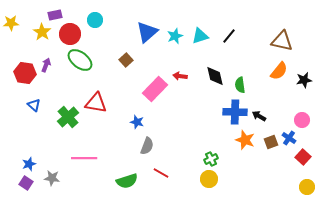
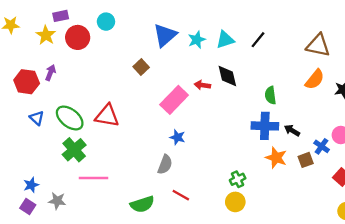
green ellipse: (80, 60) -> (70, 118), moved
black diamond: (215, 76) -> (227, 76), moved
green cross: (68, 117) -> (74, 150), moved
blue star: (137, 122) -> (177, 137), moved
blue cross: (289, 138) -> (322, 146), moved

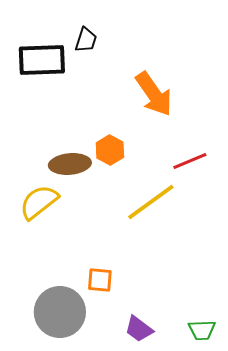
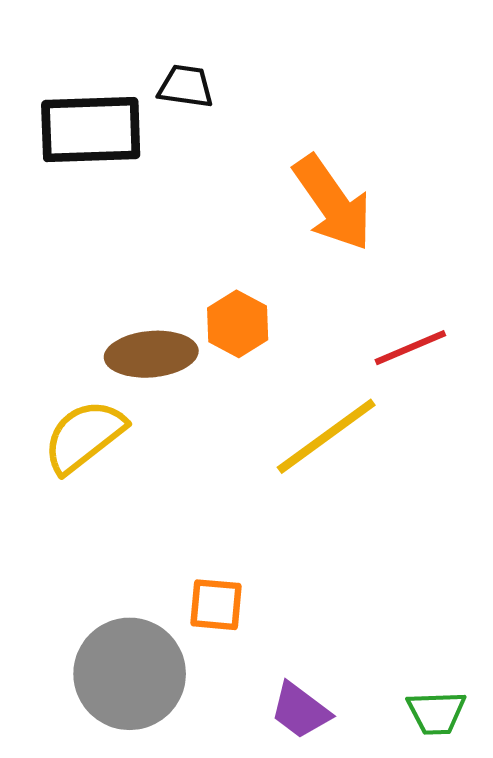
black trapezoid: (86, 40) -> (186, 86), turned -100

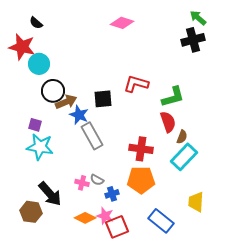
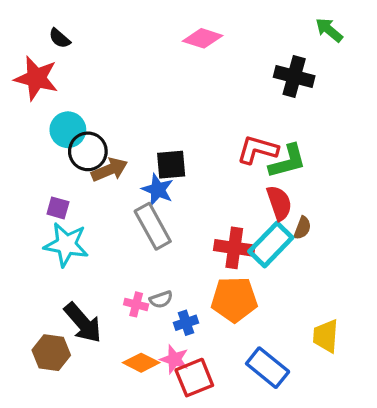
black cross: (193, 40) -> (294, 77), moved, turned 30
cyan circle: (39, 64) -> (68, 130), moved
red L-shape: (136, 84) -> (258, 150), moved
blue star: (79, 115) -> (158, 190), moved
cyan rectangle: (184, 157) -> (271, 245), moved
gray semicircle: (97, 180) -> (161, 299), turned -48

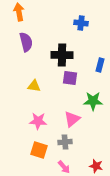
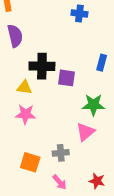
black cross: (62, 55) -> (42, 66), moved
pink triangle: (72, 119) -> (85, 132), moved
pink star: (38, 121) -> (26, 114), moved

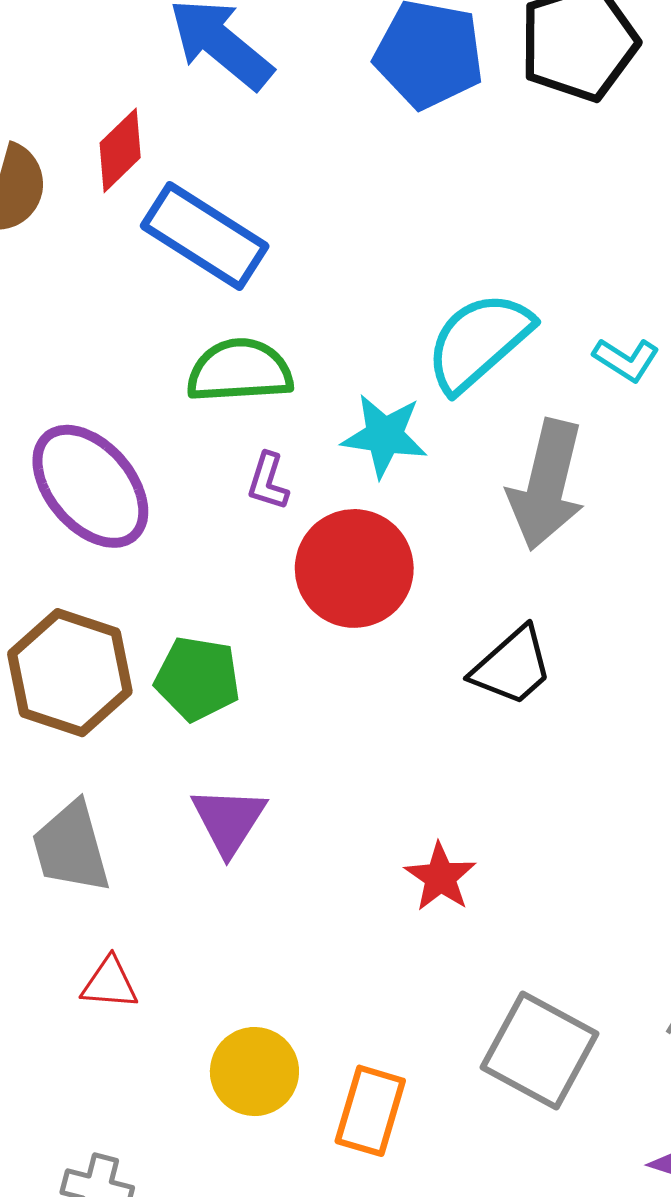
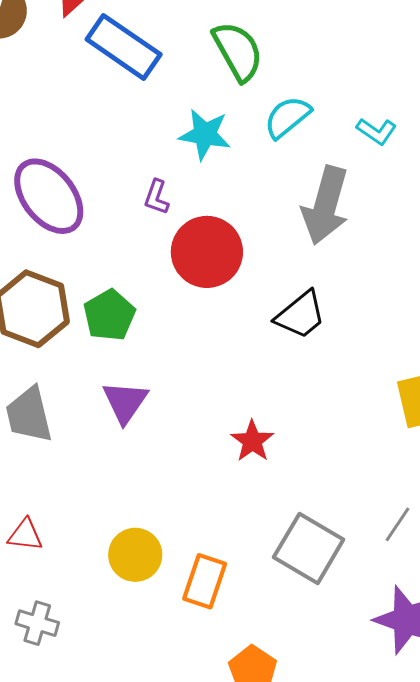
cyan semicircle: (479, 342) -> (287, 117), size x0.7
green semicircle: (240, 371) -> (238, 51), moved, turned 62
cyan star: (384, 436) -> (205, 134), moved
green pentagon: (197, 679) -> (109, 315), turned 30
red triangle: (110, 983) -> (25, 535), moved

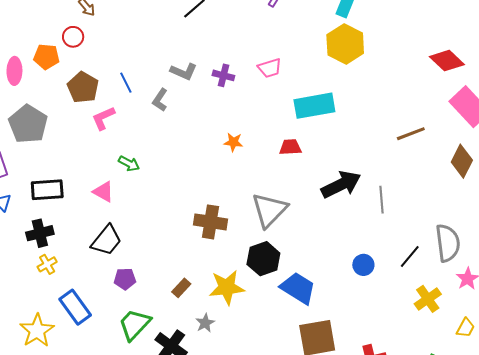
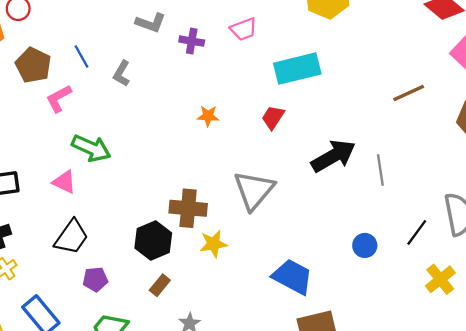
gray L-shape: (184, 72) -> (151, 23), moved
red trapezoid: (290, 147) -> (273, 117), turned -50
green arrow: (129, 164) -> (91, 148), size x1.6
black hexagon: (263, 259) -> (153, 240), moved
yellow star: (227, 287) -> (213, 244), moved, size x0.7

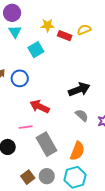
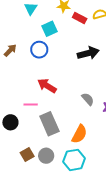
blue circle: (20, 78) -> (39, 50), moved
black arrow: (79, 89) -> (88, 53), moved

━━━━━━━━━━━━━━━━━━━━━━━━━━━━━━

• [Activity] Among the lines above, which ones hold the string "black"? Show them.

• [Solution below]
black diamond: (215, 76) -> (227, 76), moved
black trapezoid: (86, 40) -> (186, 86), turned -100
black cross: (193, 40) -> (294, 77), moved, turned 30
black cross: (62, 55) -> (42, 66), moved
black hexagon: (263, 259) -> (153, 240), moved
black arrow: (79, 89) -> (88, 53), moved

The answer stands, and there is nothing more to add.